* **Work to be completed**: Every record below needs to be written out exactly, apart from the pictures.

* **Task input**:
- Opening Delimiter -

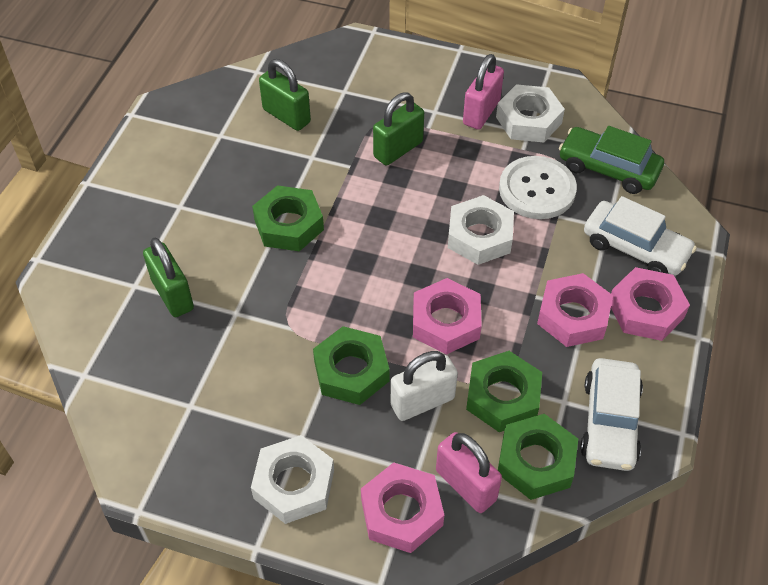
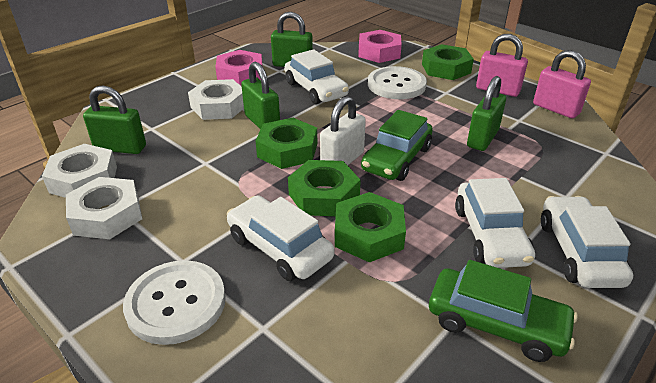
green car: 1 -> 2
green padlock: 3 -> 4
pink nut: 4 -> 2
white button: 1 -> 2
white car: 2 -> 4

- Closing Delimiter -

* **Solution to the problem**:
green car: 1 -> 2
green padlock: 3 -> 4
pink nut: 4 -> 2
white button: 1 -> 2
white car: 2 -> 4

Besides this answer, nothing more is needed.